Dataset extract –
▬▬▬▬▬▬

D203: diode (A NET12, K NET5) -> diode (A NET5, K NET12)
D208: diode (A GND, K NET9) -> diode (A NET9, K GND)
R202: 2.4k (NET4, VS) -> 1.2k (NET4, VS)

▬▬▬▬▬▬

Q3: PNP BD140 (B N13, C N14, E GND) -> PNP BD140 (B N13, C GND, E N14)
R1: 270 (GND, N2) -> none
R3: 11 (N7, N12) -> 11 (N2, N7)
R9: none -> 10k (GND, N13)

▬▬▬▬▬▬

Task directions – Please give an exact copy of the lines above, beginning with the line containing "R1: 270 (GND, N2) -> none" and running through the line containing "R9: none -> 10k (GND, N13)", and of no other lines.

Answer box –
R1: 270 (GND, N2) -> none
R3: 11 (N7, N12) -> 11 (N2, N7)
R9: none -> 10k (GND, N13)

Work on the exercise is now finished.